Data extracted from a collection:
==============================

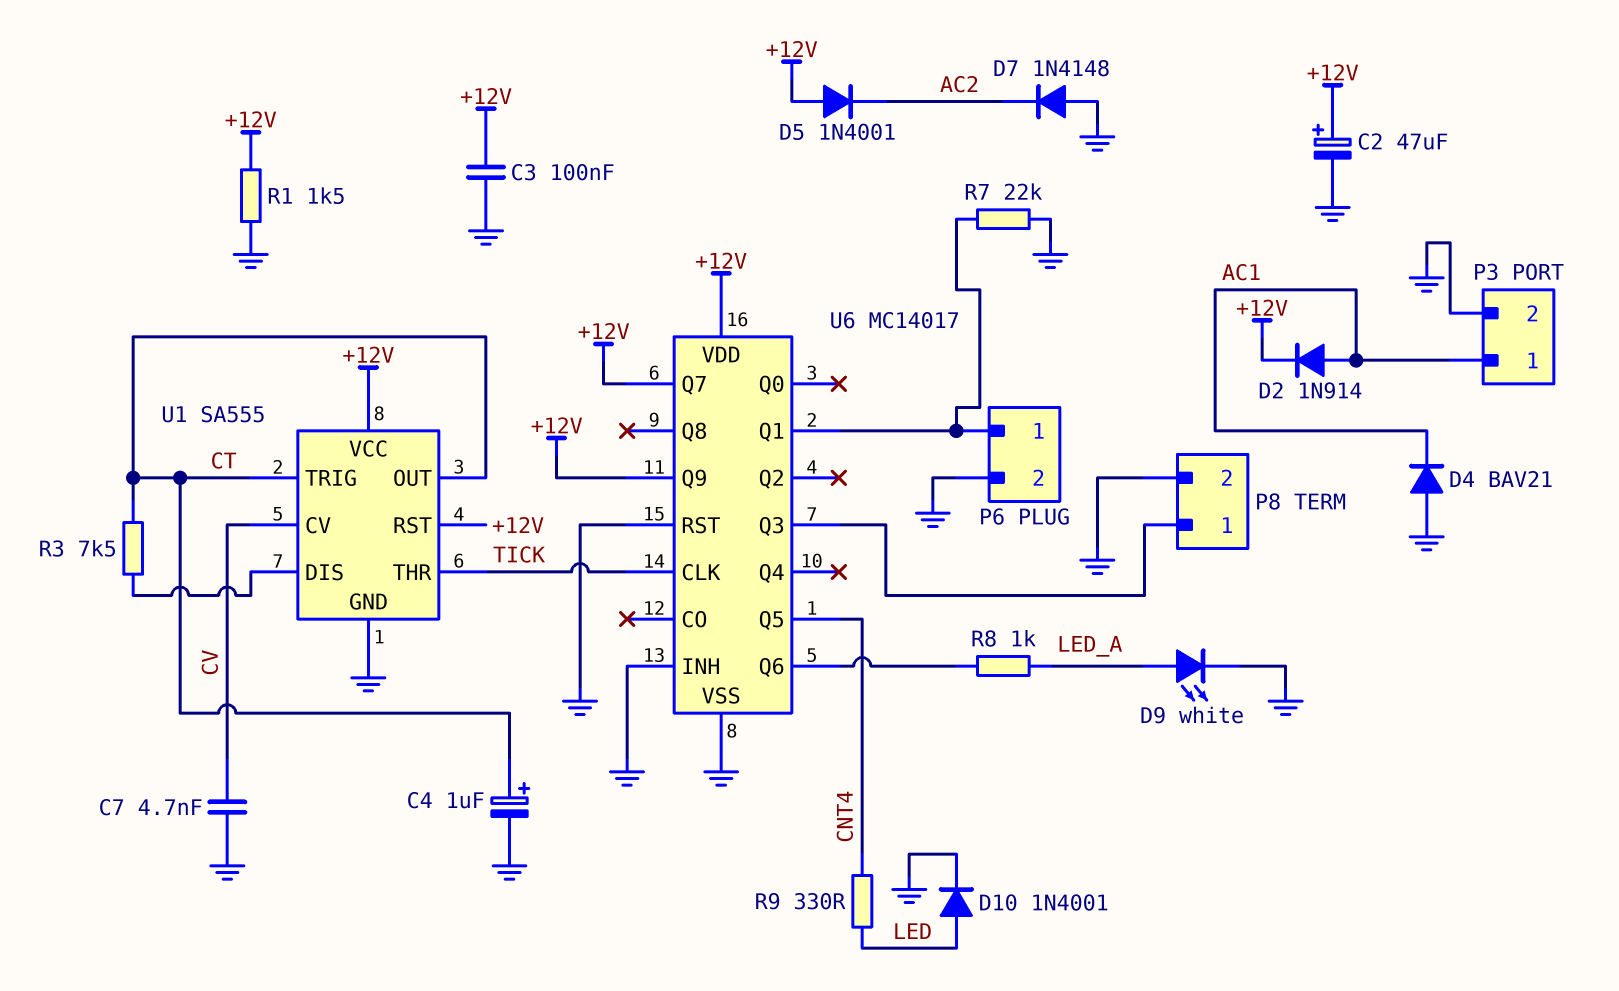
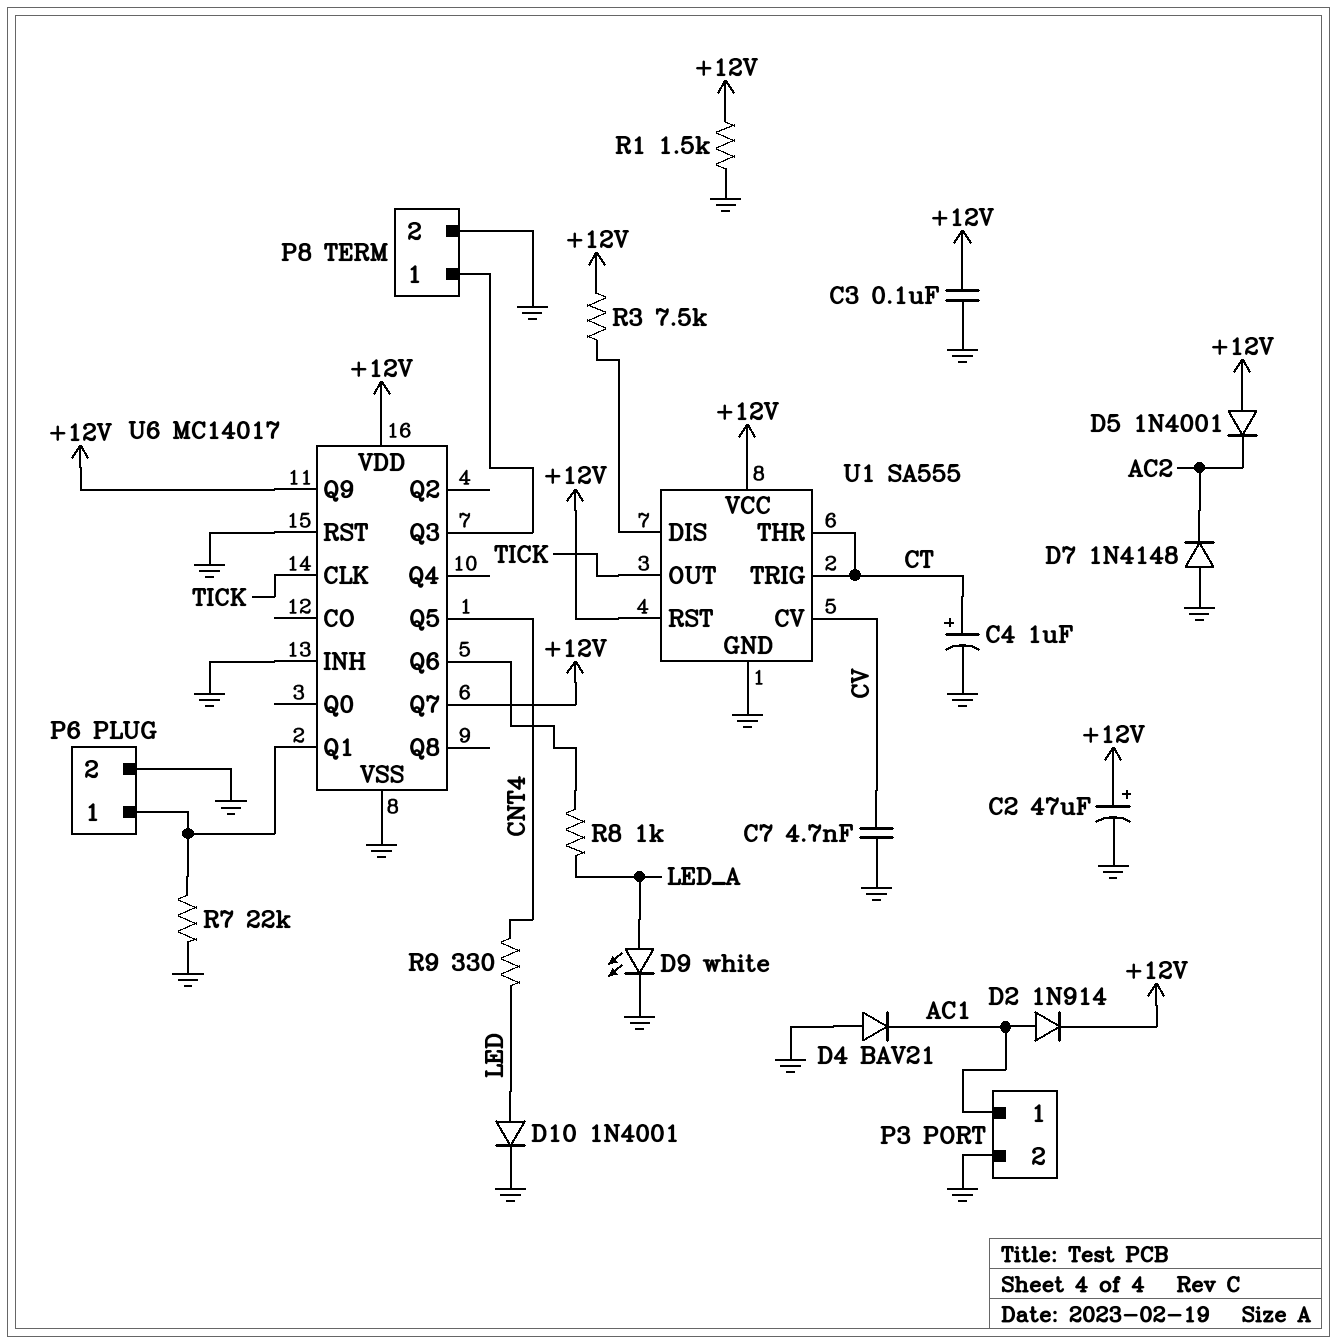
R3: 7.5k (CT, U1/DIS) -> 7.5k (+12V, U1/DIS)
U1 pin OUT: CT -> TICK
U1 pin THR: TICK -> CT

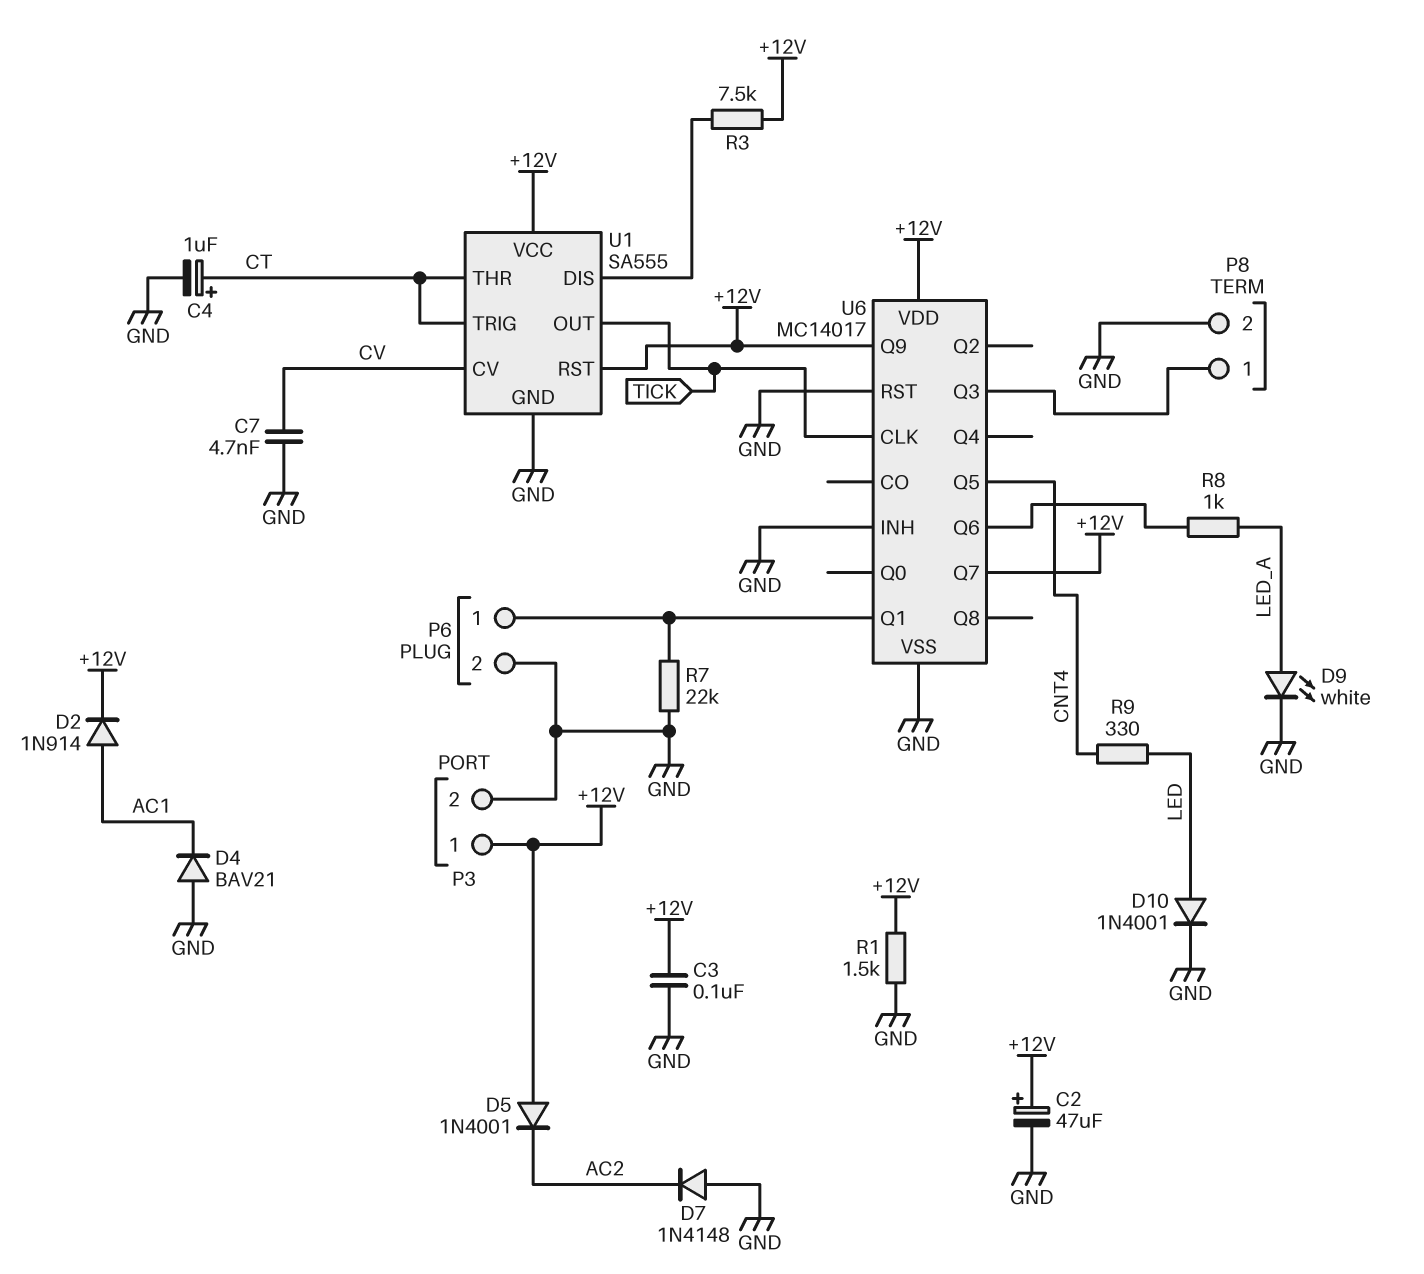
P3 pin 1: AC1 -> +12V

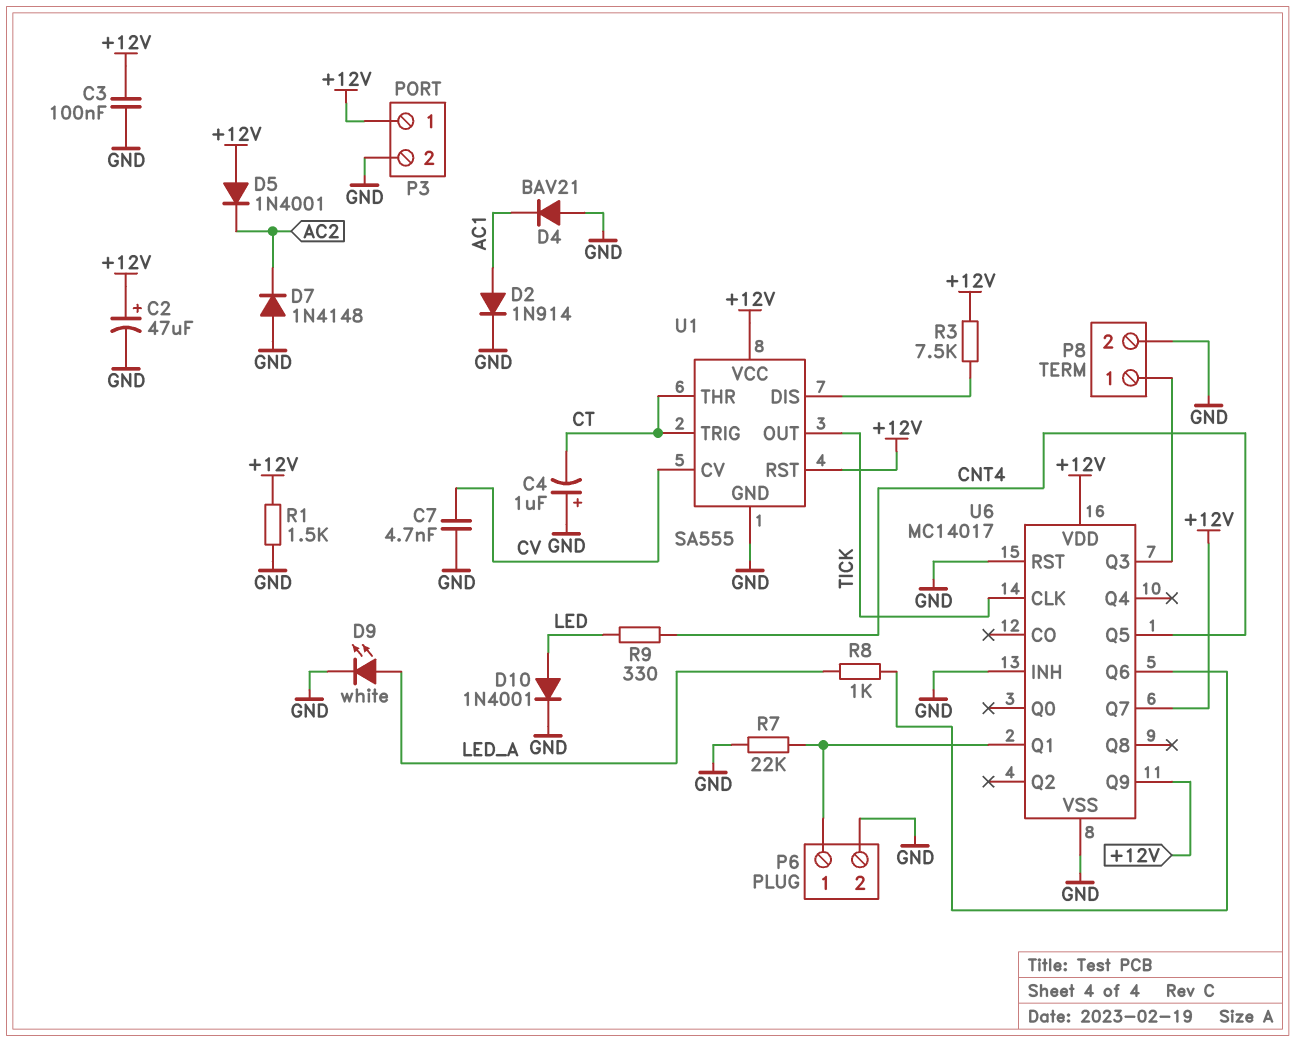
C4: 1uF (plus CT, minus GND) -> 1uF (plus GND, minus CT)
D2: diode 1N914 (A AC1, K +12V) -> diode 1N914 (A AC1, K GND)

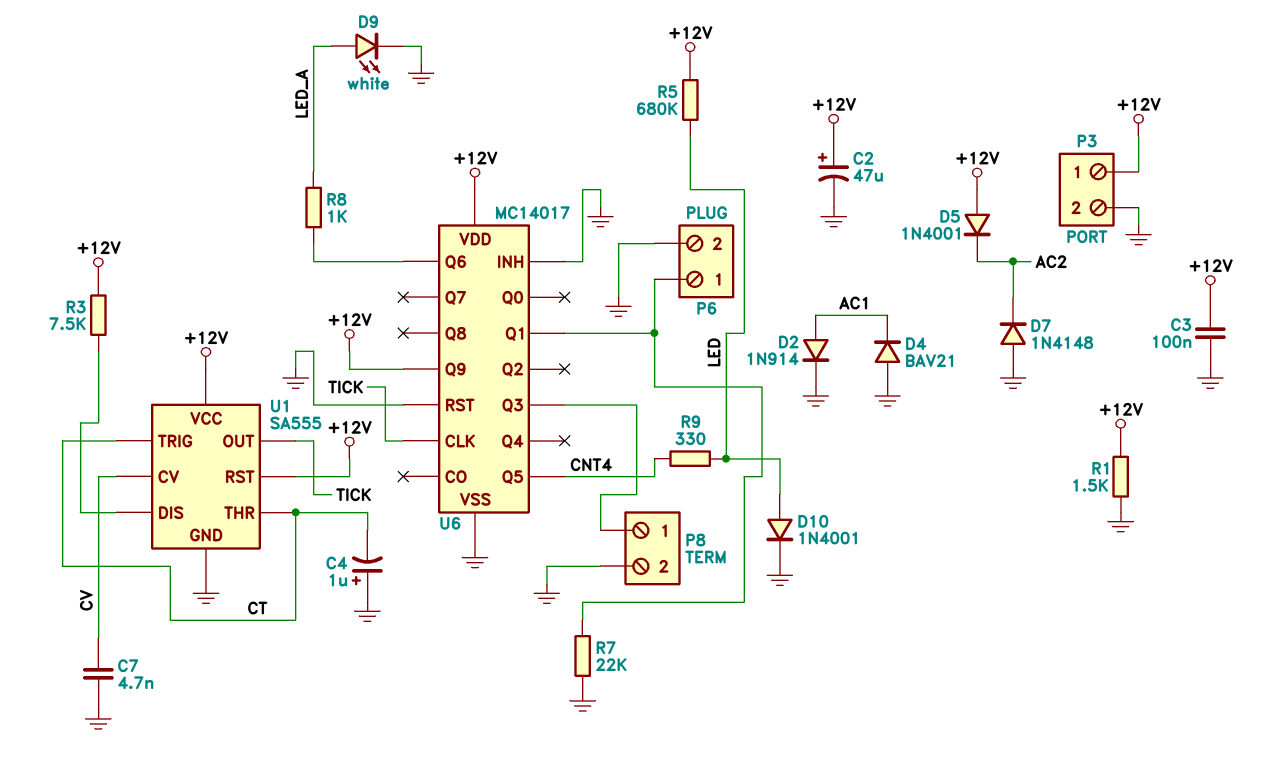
R5: none -> 680k (+12V, LED)
U6 pin Q7: +12V -> none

==============================

Work required :: Without carrying over any picture, retype the records above word for word.

Result for this exercise ::
R3: 7.5k (CT, U1/DIS) -> 7.5k (+12V, U1/DIS)
U1 pin OUT: CT -> TICK
U1 pin THR: TICK -> CT

P3 pin 1: AC1 -> +12V

C4: 1uF (plus CT, minus GND) -> 1uF (plus GND, minus CT)
D2: diode 1N914 (A AC1, K +12V) -> diode 1N914 (A AC1, K GND)

R5: none -> 680k (+12V, LED)
U6 pin Q7: +12V -> none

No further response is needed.